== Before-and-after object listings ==
Start of Block
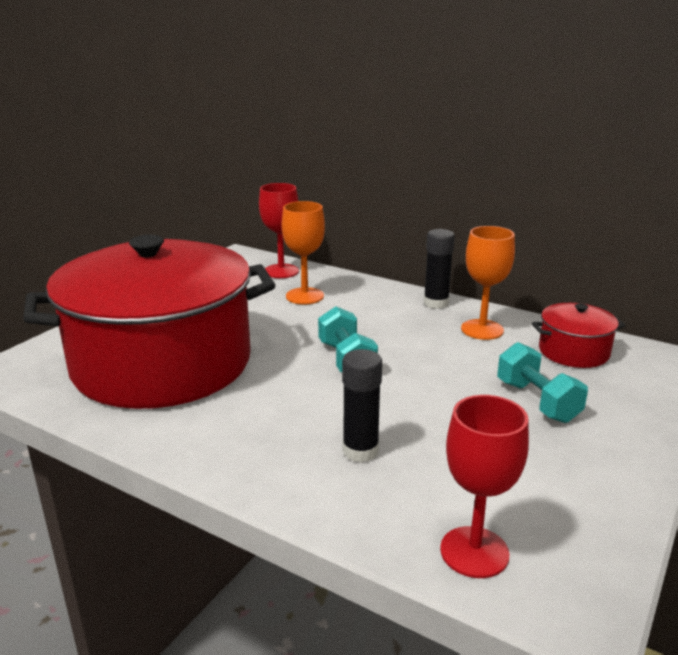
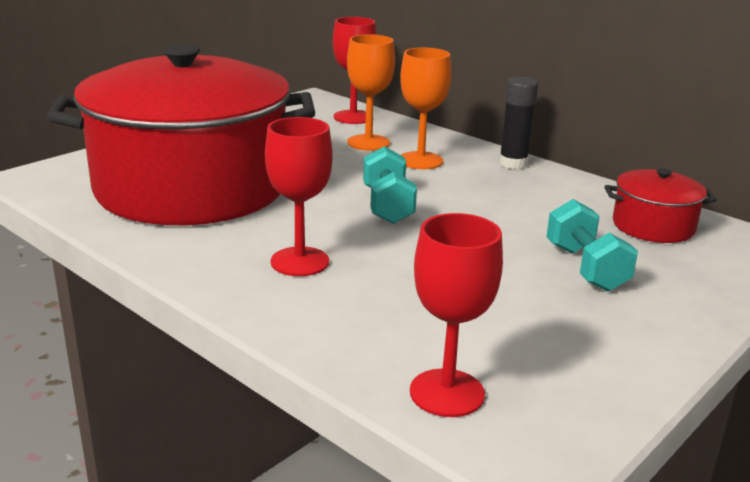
camera: 10 degrees right, 0 degrees up
black glue stick [342,349,382,462] -> none
orange goblet [461,226,515,340] -> orange goblet moved to [400,48,451,169]
none -> red goblet [265,117,332,276]

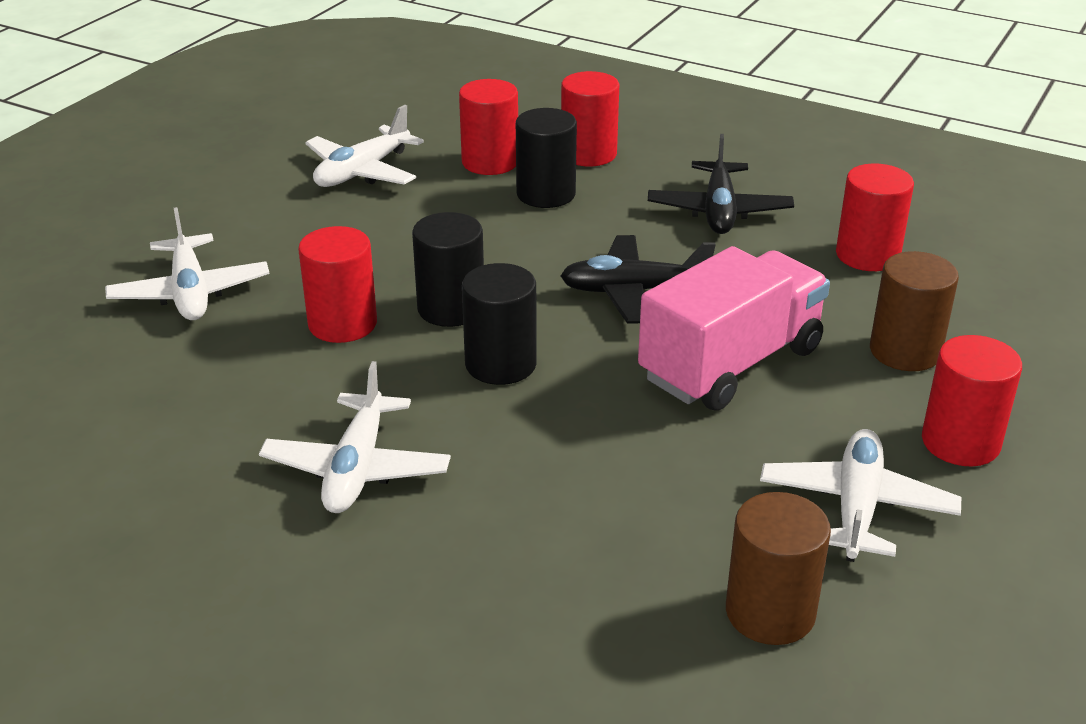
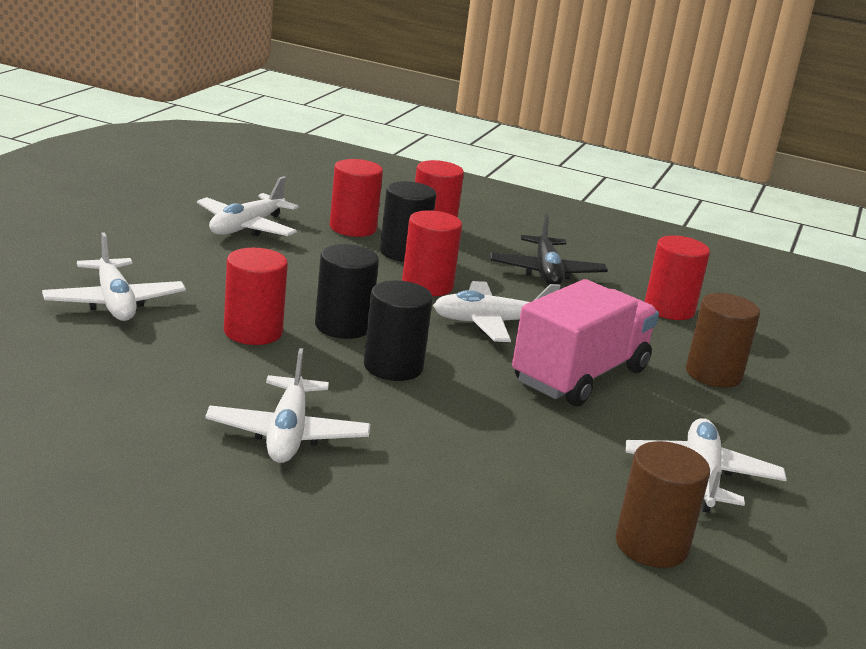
camera: 10 degrees left, 10 degrees down
black plane [561,235,716,323] -> white plane [433,281,560,342]
red cylinder [922,335,1022,466] -> red cylinder moved to [402,210,462,296]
End of Block
== Job ==
With the pictures omitted, copy the entries above exactly from the line containing "black glue stick [342,349,382,462] -> none" through the line containing "camera: 10 degrees left, 10 degrees down", both lines included.

== Task answer ==
black glue stick [342,349,382,462] -> none
orange goblet [461,226,515,340] -> orange goblet moved to [400,48,451,169]
none -> red goblet [265,117,332,276]

camera: 10 degrees left, 10 degrees down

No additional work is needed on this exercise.